++++ Source material ++++

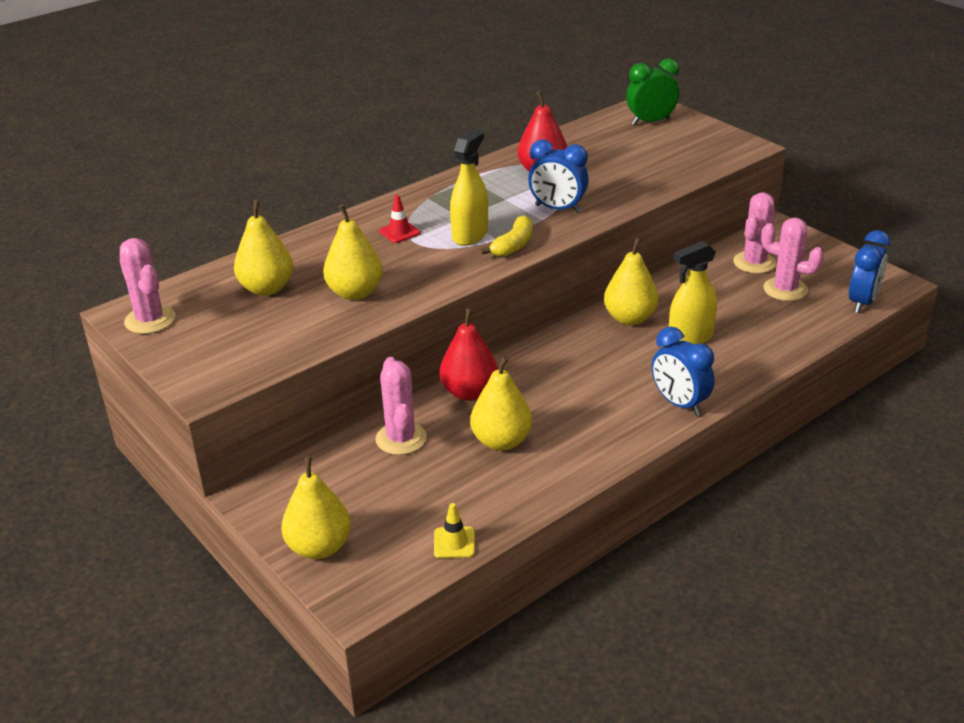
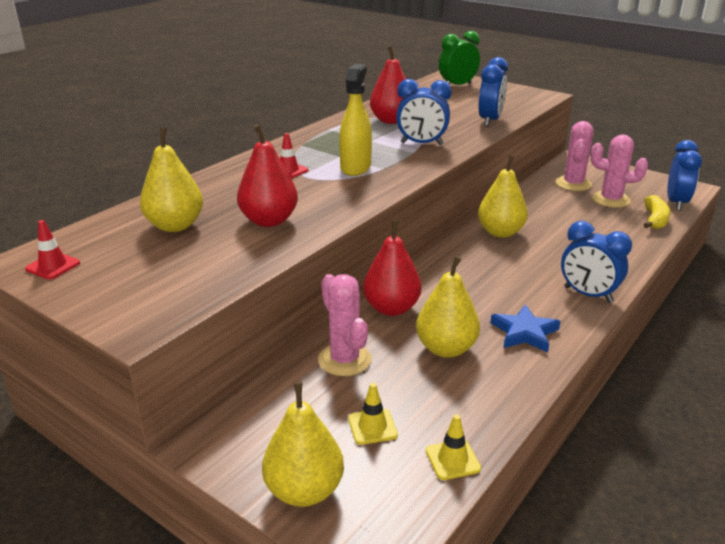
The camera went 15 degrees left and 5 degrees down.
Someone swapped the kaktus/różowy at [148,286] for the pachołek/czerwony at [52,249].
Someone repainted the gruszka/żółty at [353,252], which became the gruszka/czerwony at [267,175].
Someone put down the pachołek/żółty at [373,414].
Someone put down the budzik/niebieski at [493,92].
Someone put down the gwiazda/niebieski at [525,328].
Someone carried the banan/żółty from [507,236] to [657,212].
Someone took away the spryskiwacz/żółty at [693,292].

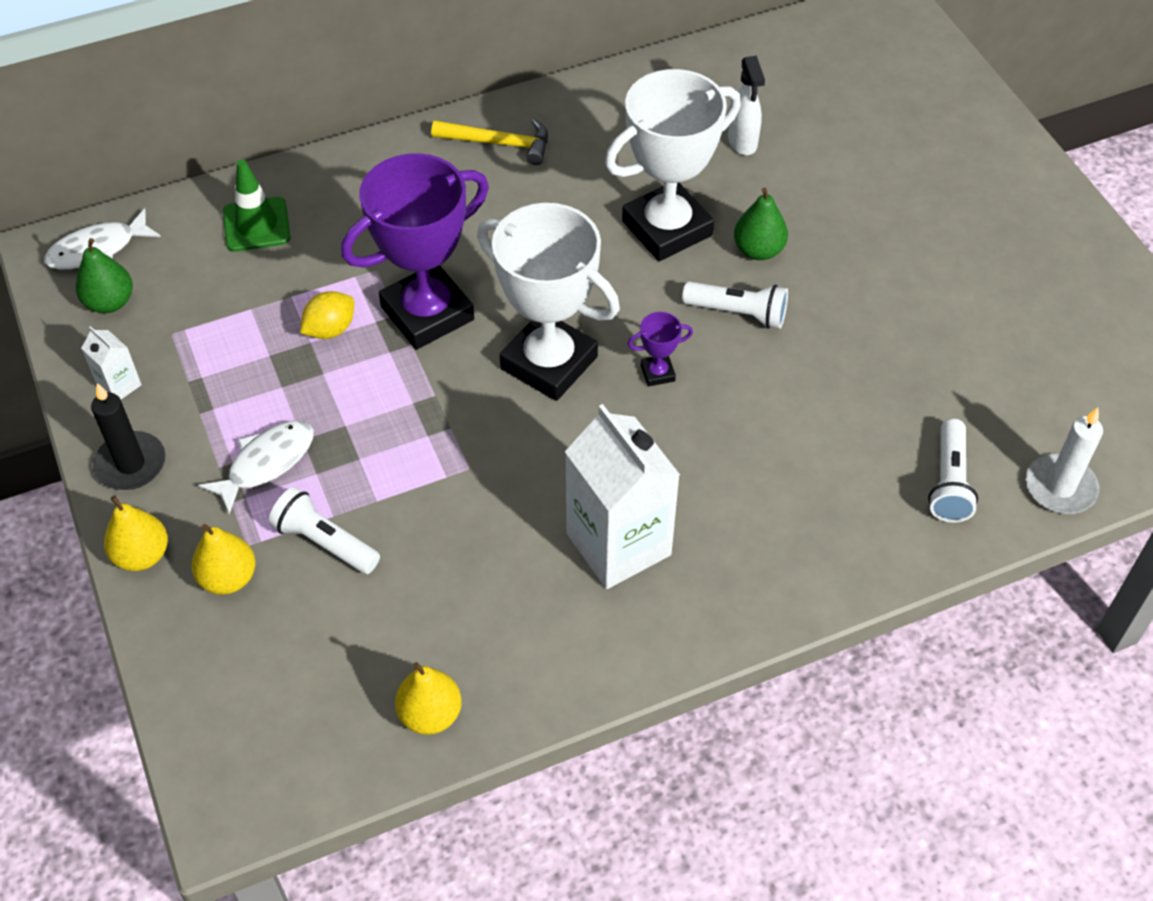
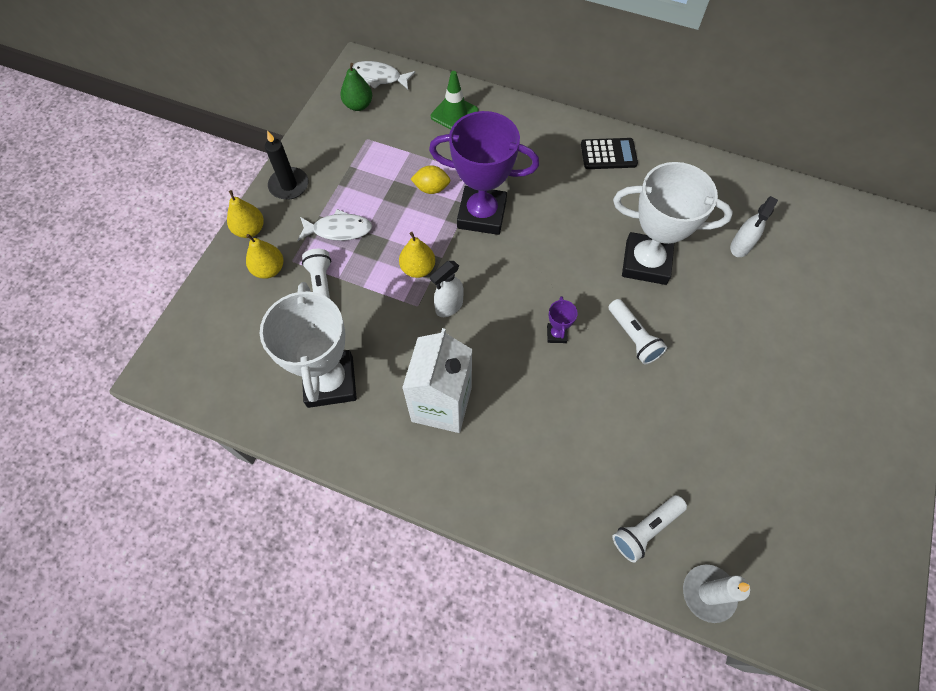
The camera went 45 degrees right and 10 degrees up.
Someone carried the puchar/biały from [548,302] to [308,345].
Someone carried the gruszka/żółty from [428,698] to [417,255].
Someone put down the spryskiwacz/biały at [447,289].
Someone rotated the puchar/fioletowy at [660,349] by 60 degrees clockwise.
Someone swapped the młotek/żółty at [489,142] for the kalkulator/czarny at [609,153].
Someone took away the karton mleka/biały at [111,362].
Someone took away the gruszka/zielony at [761,223].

++++

Problem to work on:
Check each line above for "pachołek" and please state only how many have it.

Response area:
2